**Problem**. In the entries below, find the line with "camera: 20 degrees right, 5 degrees up" and the line with "(426, 305) = (439, 495): none -> pink hat". Reproduce those two lines and every line between them exactly, and nothing more.

**Source records**.

-- Opening Marker --

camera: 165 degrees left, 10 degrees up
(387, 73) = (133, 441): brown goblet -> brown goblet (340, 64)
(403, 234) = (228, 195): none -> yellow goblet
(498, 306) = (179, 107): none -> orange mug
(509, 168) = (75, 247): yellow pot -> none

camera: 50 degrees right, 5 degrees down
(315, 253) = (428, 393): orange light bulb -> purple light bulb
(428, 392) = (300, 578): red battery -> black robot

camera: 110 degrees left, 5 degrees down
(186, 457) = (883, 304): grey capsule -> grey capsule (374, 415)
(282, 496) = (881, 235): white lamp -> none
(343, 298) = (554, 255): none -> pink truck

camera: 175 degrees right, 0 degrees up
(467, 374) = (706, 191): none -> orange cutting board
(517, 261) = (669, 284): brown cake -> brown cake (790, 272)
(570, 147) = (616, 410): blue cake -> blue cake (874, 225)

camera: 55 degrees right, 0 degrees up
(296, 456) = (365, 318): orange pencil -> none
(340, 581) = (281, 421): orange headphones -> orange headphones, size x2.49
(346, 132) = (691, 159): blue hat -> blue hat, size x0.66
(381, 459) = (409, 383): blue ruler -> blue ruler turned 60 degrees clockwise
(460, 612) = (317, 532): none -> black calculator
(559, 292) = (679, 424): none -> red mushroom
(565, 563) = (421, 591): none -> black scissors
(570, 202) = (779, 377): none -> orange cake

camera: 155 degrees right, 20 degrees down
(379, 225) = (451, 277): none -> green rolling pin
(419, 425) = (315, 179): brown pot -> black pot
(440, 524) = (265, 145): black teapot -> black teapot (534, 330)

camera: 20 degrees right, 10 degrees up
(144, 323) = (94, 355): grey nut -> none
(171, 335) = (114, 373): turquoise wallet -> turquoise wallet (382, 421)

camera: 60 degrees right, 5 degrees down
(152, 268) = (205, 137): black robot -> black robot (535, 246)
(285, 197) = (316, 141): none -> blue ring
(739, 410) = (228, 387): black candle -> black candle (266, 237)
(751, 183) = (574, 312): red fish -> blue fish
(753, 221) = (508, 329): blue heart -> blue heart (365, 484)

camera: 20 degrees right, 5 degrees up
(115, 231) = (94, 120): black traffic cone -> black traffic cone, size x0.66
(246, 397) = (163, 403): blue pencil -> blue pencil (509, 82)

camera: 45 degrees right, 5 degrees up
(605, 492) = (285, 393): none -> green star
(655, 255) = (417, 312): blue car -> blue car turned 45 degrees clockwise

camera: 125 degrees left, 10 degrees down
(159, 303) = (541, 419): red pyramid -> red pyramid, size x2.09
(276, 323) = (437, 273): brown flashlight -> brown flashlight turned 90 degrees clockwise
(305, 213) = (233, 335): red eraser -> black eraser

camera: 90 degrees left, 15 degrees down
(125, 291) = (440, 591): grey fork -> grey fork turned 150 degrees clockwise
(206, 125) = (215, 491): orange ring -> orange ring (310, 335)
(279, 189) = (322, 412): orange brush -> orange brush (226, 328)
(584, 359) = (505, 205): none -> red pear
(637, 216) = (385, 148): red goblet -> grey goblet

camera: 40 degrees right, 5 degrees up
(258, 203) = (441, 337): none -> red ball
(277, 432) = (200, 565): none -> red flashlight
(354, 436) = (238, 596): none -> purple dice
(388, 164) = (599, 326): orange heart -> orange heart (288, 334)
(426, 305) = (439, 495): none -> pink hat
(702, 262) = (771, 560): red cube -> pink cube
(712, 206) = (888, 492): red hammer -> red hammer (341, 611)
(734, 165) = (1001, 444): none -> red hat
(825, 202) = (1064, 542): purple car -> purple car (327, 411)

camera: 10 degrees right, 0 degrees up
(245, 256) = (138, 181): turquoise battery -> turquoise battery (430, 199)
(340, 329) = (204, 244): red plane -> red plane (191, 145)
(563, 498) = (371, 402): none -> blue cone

-- Closing Marker --

**Your solution**.
camera: 20 degrees right, 5 degrees up
(115, 231) = (94, 120): black traffic cone -> black traffic cone, size x0.66
(246, 397) = (163, 403): blue pencil -> blue pencil (509, 82)

camera: 45 degrees right, 5 degrees up
(605, 492) = (285, 393): none -> green star
(655, 255) = (417, 312): blue car -> blue car turned 45 degrees clockwise

camera: 125 degrees left, 10 degrees down
(159, 303) = (541, 419): red pyramid -> red pyramid, size x2.09
(276, 323) = (437, 273): brown flashlight -> brown flashlight turned 90 degrees clockwise
(305, 213) = (233, 335): red eraser -> black eraser

camera: 90 degrees left, 15 degrees down
(125, 291) = (440, 591): grey fork -> grey fork turned 150 degrees clockwise
(206, 125) = (215, 491): orange ring -> orange ring (310, 335)
(279, 189) = (322, 412): orange brush -> orange brush (226, 328)
(584, 359) = (505, 205): none -> red pear
(637, 216) = (385, 148): red goblet -> grey goblet

camera: 40 degrees right, 5 degrees up
(258, 203) = (441, 337): none -> red ball
(277, 432) = (200, 565): none -> red flashlight
(354, 436) = (238, 596): none -> purple dice
(388, 164) = (599, 326): orange heart -> orange heart (288, 334)
(426, 305) = (439, 495): none -> pink hat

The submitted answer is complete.